Your task - Would you output the entries below only from the line containing "pink gift: 1 -> 0" through the line containing "green dumbbell: 1 -> 2", exactly as they stand and with both ends included?

━━━━

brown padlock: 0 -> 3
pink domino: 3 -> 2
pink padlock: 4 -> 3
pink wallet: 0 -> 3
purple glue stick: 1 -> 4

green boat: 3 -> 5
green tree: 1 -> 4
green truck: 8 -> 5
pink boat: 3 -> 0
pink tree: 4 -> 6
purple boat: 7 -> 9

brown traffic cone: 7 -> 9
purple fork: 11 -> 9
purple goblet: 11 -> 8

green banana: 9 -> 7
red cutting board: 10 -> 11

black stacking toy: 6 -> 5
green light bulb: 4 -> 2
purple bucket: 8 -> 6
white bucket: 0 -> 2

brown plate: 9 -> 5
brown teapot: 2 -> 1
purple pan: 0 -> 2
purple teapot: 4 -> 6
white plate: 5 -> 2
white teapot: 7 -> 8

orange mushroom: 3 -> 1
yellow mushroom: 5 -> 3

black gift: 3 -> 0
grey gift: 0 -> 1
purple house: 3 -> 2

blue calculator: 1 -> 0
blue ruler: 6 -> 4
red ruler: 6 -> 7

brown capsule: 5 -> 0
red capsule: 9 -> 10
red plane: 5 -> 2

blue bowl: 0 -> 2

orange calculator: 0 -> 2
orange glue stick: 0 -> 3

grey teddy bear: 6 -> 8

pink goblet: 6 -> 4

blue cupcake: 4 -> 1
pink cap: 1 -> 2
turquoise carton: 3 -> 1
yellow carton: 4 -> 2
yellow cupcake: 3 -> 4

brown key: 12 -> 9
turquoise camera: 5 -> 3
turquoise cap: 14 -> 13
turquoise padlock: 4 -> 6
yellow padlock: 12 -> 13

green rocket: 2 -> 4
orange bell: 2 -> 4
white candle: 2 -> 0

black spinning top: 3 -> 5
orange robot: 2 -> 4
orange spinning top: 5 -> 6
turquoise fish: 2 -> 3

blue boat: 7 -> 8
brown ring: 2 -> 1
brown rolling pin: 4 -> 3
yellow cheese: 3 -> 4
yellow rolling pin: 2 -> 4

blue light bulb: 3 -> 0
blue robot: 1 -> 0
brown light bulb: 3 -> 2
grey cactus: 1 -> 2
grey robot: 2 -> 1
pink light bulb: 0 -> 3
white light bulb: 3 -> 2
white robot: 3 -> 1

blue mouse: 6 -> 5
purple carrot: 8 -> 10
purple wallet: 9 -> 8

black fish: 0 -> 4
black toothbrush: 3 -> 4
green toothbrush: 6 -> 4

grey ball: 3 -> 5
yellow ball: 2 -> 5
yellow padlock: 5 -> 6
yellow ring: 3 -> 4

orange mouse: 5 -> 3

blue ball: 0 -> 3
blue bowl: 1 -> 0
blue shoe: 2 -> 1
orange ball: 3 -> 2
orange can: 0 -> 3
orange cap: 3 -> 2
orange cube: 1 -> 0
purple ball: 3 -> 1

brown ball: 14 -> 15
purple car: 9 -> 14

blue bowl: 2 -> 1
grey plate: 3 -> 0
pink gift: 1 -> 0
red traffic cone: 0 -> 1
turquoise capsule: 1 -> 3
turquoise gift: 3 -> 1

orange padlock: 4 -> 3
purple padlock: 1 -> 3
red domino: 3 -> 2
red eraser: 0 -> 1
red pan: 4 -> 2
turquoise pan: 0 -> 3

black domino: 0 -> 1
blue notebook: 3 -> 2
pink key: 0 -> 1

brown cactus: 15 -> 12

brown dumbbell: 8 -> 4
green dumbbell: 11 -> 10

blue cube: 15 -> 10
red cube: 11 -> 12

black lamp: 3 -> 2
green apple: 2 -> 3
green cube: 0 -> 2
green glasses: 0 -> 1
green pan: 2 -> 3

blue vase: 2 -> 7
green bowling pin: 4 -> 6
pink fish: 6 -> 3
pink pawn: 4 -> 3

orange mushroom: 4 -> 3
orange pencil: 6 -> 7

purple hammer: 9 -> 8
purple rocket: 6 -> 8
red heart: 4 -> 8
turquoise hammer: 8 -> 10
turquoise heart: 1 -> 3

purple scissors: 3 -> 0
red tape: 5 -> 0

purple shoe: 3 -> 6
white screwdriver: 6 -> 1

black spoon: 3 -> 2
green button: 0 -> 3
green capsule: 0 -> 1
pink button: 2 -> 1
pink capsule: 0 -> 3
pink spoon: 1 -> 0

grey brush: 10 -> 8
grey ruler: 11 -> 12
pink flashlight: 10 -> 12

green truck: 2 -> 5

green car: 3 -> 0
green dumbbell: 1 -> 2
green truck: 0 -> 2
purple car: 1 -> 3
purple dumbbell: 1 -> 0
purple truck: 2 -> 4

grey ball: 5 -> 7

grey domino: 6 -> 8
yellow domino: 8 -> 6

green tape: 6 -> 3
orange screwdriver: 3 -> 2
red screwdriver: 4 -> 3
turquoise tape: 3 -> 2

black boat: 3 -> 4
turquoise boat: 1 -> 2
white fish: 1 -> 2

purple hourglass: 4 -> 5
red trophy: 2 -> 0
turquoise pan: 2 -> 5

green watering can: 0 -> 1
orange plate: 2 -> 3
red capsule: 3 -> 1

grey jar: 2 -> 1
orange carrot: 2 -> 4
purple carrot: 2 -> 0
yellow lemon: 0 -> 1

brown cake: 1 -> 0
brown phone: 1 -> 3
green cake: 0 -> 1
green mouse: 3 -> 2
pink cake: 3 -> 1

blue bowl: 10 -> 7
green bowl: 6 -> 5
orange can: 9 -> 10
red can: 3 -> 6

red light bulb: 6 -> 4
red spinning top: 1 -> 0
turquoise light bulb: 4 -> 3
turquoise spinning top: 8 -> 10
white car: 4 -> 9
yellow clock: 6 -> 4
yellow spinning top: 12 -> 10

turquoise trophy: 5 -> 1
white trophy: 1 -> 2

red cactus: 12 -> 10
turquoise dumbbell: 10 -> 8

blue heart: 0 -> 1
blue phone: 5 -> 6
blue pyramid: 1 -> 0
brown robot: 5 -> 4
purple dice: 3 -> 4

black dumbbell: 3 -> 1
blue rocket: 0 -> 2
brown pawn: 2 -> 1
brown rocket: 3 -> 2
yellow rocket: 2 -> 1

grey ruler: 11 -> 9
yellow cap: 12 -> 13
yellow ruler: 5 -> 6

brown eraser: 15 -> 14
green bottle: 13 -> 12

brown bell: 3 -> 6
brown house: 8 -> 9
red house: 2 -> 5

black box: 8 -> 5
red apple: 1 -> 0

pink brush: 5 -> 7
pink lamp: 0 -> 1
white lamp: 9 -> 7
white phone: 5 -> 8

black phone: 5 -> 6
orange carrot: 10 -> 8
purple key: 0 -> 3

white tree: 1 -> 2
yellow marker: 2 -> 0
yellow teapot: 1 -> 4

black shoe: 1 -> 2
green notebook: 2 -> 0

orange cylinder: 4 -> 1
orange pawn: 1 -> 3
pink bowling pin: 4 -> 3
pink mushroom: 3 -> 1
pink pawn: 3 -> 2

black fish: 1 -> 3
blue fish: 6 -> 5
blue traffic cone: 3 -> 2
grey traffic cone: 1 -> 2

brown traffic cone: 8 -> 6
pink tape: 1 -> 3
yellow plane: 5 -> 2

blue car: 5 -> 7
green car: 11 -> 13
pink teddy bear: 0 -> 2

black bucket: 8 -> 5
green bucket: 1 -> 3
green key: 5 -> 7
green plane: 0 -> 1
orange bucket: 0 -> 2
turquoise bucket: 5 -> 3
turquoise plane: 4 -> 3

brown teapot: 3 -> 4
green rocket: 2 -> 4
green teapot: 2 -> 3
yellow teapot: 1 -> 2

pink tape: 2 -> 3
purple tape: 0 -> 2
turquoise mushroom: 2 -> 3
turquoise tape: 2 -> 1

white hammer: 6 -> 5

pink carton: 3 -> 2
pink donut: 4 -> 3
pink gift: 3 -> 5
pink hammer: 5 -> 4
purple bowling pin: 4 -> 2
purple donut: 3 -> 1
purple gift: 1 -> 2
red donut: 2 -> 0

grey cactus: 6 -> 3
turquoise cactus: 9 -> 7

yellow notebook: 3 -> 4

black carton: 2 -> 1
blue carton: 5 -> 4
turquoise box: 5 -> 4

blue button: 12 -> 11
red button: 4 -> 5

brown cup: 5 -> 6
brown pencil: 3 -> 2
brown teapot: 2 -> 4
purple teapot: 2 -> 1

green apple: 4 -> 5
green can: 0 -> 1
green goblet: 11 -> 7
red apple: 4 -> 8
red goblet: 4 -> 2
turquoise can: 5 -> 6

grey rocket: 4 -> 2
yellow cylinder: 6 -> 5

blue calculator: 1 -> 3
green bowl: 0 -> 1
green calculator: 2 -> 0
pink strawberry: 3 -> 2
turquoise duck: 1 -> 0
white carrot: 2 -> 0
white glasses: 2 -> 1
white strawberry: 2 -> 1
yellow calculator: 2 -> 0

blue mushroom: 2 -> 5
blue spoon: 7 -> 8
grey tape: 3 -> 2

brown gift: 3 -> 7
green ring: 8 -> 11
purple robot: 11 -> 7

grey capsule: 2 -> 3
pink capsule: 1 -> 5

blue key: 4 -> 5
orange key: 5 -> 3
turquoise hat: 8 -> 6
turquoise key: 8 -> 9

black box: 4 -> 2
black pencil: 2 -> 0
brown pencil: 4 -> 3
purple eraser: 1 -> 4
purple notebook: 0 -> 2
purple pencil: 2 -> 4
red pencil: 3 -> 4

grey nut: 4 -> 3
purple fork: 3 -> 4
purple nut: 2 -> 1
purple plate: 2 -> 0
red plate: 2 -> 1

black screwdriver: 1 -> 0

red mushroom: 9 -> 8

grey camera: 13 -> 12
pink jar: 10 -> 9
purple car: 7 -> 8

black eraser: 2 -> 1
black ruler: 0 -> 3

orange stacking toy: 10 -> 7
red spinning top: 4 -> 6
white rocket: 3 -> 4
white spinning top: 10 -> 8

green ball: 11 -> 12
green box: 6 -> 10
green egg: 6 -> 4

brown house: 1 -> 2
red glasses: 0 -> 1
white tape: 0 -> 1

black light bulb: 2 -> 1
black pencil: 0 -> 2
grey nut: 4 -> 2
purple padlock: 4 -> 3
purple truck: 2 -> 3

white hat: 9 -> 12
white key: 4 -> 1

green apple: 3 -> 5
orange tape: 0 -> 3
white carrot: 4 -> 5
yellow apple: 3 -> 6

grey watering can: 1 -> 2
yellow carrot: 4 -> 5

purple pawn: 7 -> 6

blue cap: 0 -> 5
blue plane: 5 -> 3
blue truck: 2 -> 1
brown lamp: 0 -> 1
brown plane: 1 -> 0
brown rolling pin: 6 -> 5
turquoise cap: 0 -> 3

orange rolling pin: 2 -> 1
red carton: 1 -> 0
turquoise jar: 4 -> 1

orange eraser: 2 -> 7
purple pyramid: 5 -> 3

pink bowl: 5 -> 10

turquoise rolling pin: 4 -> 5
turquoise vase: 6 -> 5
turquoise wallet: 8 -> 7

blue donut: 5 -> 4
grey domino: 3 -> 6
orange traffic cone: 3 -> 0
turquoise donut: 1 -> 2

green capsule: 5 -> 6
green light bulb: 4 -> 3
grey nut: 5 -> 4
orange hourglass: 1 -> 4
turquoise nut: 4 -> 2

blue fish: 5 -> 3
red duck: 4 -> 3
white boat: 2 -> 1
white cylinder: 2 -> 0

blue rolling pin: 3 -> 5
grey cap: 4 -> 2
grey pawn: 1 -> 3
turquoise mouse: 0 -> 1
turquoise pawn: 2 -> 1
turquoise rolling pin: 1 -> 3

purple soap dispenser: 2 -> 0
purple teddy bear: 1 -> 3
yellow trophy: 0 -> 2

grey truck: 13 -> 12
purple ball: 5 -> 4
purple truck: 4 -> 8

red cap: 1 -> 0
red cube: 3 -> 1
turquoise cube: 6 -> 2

━━━━

Exercise response -
pink gift: 1 -> 0
red traffic cone: 0 -> 1
turquoise capsule: 1 -> 3
turquoise gift: 3 -> 1

orange padlock: 4 -> 3
purple padlock: 1 -> 3
red domino: 3 -> 2
red eraser: 0 -> 1
red pan: 4 -> 2
turquoise pan: 0 -> 3

black domino: 0 -> 1
blue notebook: 3 -> 2
pink key: 0 -> 1

brown cactus: 15 -> 12

brown dumbbell: 8 -> 4
green dumbbell: 11 -> 10

blue cube: 15 -> 10
red cube: 11 -> 12

black lamp: 3 -> 2
green apple: 2 -> 3
green cube: 0 -> 2
green glasses: 0 -> 1
green pan: 2 -> 3

blue vase: 2 -> 7
green bowling pin: 4 -> 6
pink fish: 6 -> 3
pink pawn: 4 -> 3

orange mushroom: 4 -> 3
orange pencil: 6 -> 7

purple hammer: 9 -> 8
purple rocket: 6 -> 8
red heart: 4 -> 8
turquoise hammer: 8 -> 10
turquoise heart: 1 -> 3

purple scissors: 3 -> 0
red tape: 5 -> 0

purple shoe: 3 -> 6
white screwdriver: 6 -> 1

black spoon: 3 -> 2
green button: 0 -> 3
green capsule: 0 -> 1
pink button: 2 -> 1
pink capsule: 0 -> 3
pink spoon: 1 -> 0

grey brush: 10 -> 8
grey ruler: 11 -> 12
pink flashlight: 10 -> 12

green truck: 2 -> 5

green car: 3 -> 0
green dumbbell: 1 -> 2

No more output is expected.